# TASK ITEM
Output all of the data verbatim.

# DATA EXTRACTS
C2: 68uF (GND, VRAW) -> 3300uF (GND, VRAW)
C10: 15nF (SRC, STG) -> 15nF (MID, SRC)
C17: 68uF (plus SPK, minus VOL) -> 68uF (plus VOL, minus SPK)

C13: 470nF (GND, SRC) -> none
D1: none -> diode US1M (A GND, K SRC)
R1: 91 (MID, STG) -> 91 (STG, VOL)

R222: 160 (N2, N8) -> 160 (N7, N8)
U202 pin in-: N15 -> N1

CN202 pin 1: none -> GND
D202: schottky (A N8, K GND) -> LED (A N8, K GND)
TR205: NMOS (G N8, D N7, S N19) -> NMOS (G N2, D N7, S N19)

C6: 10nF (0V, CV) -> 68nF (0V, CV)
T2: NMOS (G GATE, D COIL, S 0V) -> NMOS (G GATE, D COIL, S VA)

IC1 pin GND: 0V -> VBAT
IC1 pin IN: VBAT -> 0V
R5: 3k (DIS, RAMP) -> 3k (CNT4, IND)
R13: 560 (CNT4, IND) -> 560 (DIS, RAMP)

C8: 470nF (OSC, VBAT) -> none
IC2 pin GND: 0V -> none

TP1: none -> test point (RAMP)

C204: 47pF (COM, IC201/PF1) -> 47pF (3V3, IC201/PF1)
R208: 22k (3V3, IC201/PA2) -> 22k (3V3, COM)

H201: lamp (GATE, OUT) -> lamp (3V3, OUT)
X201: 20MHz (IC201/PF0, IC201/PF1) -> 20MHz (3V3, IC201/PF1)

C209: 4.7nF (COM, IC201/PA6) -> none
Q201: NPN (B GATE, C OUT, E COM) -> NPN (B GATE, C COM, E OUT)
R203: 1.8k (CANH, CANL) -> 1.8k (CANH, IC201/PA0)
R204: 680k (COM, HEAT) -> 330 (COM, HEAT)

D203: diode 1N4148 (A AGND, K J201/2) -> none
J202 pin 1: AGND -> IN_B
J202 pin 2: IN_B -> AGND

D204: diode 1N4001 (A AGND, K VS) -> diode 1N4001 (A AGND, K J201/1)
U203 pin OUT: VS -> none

# REPLY TO THE TASK
C2: 68uF (GND, VRAW) -> 3300uF (GND, VRAW)
C10: 15nF (SRC, STG) -> 15nF (MID, SRC)
C17: 68uF (plus SPK, minus VOL) -> 68uF (plus VOL, minus SPK)

C13: 470nF (GND, SRC) -> none
D1: none -> diode US1M (A GND, K SRC)
R1: 91 (MID, STG) -> 91 (STG, VOL)

R222: 160 (N2, N8) -> 160 (N7, N8)
U202 pin in-: N15 -> N1

CN202 pin 1: none -> GND
D202: schottky (A N8, K GND) -> LED (A N8, K GND)
TR205: NMOS (G N8, D N7, S N19) -> NMOS (G N2, D N7, S N19)

C6: 10nF (0V, CV) -> 68nF (0V, CV)
T2: NMOS (G GATE, D COIL, S 0V) -> NMOS (G GATE, D COIL, S VA)

IC1 pin GND: 0V -> VBAT
IC1 pin IN: VBAT -> 0V
R5: 3k (DIS, RAMP) -> 3k (CNT4, IND)
R13: 560 (CNT4, IND) -> 560 (DIS, RAMP)

C8: 470nF (OSC, VBAT) -> none
IC2 pin GND: 0V -> none

TP1: none -> test point (RAMP)

C204: 47pF (COM, IC201/PF1) -> 47pF (3V3, IC201/PF1)
R208: 22k (3V3, IC201/PA2) -> 22k (3V3, COM)

H201: lamp (GATE, OUT) -> lamp (3V3, OUT)
X201: 20MHz (IC201/PF0, IC201/PF1) -> 20MHz (3V3, IC201/PF1)

C209: 4.7nF (COM, IC201/PA6) -> none
Q201: NPN (B GATE, C OUT, E COM) -> NPN (B GATE, C COM, E OUT)
R203: 1.8k (CANH, CANL) -> 1.8k (CANH, IC201/PA0)
R204: 680k (COM, HEAT) -> 330 (COM, HEAT)

D203: diode 1N4148 (A AGND, K J201/2) -> none
J202 pin 1: AGND -> IN_B
J202 pin 2: IN_B -> AGND

D204: diode 1N4001 (A AGND, K VS) -> diode 1N4001 (A AGND, K J201/1)
U203 pin OUT: VS -> none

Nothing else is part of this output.